| Exercise goal |
Filter the data below down to the lines that contain the string "treble". Copy each such line in full.

[Collection entries]
------------------------

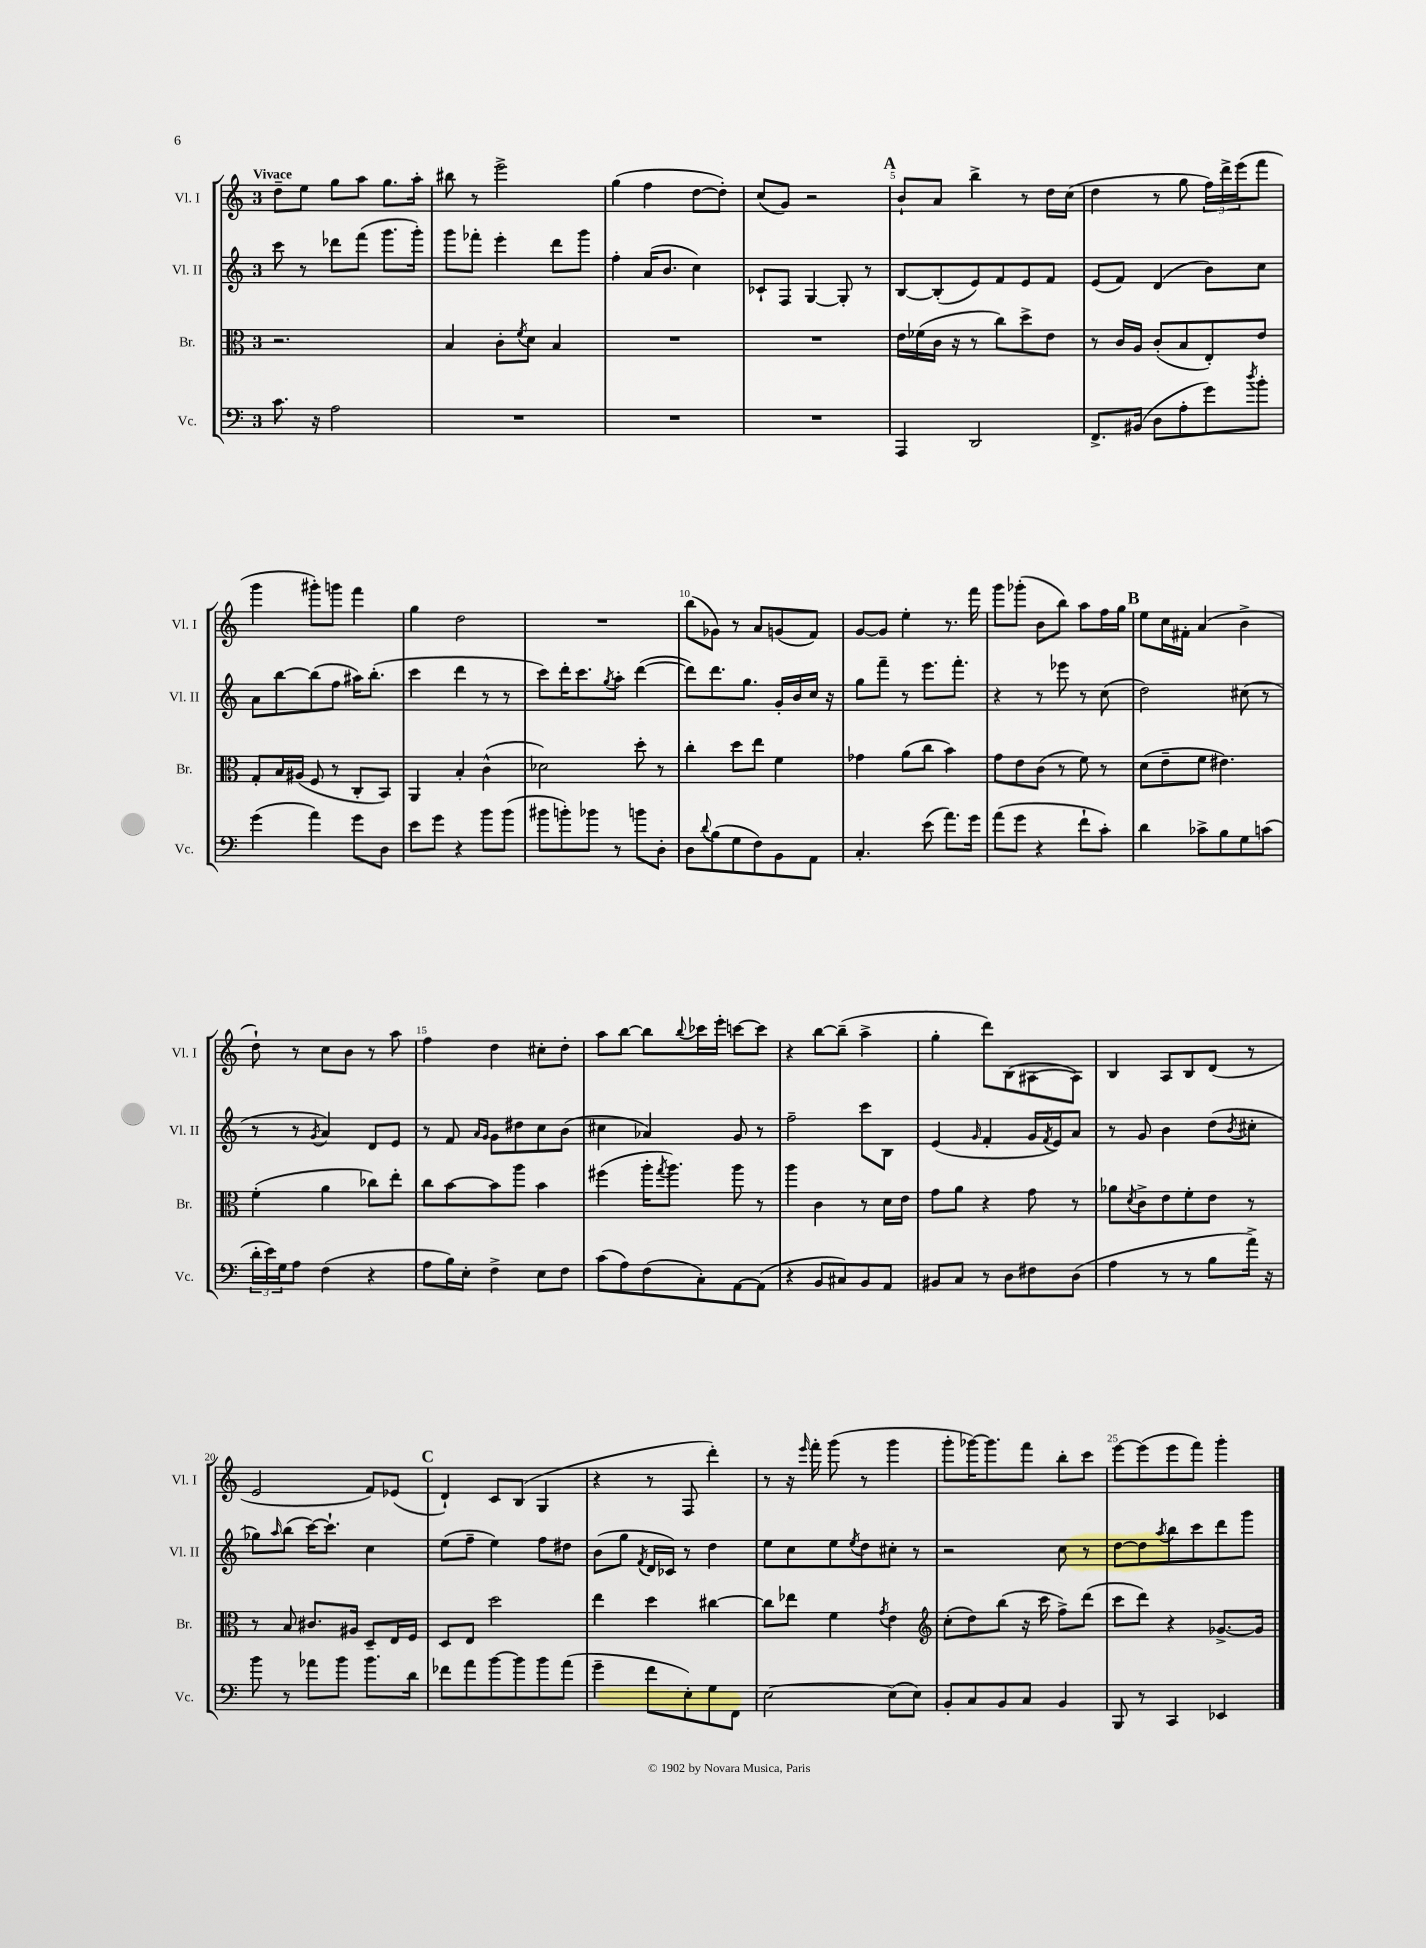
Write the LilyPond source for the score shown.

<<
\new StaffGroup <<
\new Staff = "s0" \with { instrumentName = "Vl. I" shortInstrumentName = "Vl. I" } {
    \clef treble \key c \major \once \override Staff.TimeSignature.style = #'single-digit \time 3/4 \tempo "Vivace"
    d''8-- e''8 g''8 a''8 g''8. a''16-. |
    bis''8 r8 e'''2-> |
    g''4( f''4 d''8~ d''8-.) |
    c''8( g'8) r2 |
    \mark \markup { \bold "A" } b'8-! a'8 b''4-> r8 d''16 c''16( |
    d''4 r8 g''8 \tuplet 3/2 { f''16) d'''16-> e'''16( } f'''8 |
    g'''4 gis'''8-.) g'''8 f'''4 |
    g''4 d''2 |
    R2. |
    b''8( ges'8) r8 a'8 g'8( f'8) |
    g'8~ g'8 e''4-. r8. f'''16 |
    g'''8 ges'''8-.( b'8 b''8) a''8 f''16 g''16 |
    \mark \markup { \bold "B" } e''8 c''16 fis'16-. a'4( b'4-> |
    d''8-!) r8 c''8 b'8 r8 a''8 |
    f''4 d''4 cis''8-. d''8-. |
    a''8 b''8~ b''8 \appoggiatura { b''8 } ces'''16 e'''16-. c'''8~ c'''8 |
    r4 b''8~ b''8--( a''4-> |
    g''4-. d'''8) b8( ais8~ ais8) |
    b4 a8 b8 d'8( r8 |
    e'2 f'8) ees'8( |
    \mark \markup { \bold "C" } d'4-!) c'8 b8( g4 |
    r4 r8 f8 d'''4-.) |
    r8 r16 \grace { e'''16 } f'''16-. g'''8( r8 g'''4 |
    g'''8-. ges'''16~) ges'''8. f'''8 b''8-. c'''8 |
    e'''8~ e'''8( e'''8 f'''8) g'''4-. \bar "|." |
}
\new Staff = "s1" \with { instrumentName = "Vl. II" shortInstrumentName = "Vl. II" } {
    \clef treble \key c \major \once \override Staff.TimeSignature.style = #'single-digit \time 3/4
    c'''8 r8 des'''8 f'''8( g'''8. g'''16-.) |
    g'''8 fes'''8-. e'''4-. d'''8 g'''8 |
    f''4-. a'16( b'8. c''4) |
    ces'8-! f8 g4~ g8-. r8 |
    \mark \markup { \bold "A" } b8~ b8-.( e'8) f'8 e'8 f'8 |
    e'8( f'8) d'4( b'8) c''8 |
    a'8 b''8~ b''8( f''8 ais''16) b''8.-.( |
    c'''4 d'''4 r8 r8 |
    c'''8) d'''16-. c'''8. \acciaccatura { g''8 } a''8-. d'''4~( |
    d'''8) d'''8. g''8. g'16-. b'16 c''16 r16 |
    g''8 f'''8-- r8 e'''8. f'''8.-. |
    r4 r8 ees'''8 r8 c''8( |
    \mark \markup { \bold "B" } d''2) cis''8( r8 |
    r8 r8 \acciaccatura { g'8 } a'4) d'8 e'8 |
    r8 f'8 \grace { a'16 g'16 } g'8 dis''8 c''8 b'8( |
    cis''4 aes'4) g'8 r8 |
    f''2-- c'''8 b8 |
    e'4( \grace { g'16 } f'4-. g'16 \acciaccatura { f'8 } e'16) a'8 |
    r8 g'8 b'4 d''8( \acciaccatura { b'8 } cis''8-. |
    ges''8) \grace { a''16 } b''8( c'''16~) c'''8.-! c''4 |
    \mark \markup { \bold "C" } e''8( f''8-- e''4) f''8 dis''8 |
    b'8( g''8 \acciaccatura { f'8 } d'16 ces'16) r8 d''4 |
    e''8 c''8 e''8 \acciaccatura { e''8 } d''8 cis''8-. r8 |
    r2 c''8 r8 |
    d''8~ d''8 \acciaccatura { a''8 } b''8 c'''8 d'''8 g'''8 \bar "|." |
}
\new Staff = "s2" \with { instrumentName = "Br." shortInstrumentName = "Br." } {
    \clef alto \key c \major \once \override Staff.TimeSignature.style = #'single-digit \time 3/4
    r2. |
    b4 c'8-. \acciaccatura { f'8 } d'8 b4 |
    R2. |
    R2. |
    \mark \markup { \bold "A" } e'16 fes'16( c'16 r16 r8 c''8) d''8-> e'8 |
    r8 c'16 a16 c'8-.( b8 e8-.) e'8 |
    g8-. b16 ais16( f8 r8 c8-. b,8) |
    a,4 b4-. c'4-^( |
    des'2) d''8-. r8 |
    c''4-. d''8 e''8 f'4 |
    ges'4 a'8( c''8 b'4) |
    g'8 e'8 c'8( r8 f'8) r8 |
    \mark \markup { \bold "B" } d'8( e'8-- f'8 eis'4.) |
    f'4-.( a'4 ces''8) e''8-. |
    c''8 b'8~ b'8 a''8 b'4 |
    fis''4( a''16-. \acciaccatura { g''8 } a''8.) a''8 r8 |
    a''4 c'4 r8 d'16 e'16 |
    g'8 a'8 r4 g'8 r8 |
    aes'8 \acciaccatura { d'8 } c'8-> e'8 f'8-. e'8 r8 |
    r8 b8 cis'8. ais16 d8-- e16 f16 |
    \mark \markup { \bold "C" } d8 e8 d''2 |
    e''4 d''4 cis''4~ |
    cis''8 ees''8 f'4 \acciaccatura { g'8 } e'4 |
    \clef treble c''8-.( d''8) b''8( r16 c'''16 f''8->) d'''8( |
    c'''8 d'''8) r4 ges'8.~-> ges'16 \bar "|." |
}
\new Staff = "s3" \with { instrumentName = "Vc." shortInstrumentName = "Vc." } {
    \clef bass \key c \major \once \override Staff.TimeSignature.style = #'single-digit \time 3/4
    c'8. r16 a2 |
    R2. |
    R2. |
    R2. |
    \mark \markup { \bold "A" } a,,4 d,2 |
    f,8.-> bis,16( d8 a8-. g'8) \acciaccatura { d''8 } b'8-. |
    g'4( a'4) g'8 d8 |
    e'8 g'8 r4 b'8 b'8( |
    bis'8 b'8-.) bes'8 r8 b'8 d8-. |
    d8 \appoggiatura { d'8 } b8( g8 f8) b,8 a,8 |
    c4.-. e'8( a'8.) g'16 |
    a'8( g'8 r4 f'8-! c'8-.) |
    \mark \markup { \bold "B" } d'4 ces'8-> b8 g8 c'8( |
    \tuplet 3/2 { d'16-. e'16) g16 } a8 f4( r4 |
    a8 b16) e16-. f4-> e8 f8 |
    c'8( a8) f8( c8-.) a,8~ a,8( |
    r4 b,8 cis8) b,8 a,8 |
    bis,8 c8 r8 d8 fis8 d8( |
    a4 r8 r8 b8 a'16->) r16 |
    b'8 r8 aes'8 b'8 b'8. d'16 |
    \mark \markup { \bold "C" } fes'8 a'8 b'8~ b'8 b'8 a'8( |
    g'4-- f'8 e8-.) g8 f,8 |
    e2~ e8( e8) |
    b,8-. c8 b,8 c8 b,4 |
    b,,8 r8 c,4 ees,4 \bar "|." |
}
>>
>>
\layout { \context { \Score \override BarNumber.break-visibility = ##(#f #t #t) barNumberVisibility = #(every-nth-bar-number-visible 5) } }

------------------------

| Answer |
    \clef treble \key c \major \once \override Staff.TimeSignature.style = #'single-digit \time 3/4 \tempo "Vivace"
    \clef treble \key c \major \once \override Staff.TimeSignature.style = #'single-digit \time 3/4
    \clef treble c''8-.( d''8) b''8( r16 c'''16 f''8->) d'''8( |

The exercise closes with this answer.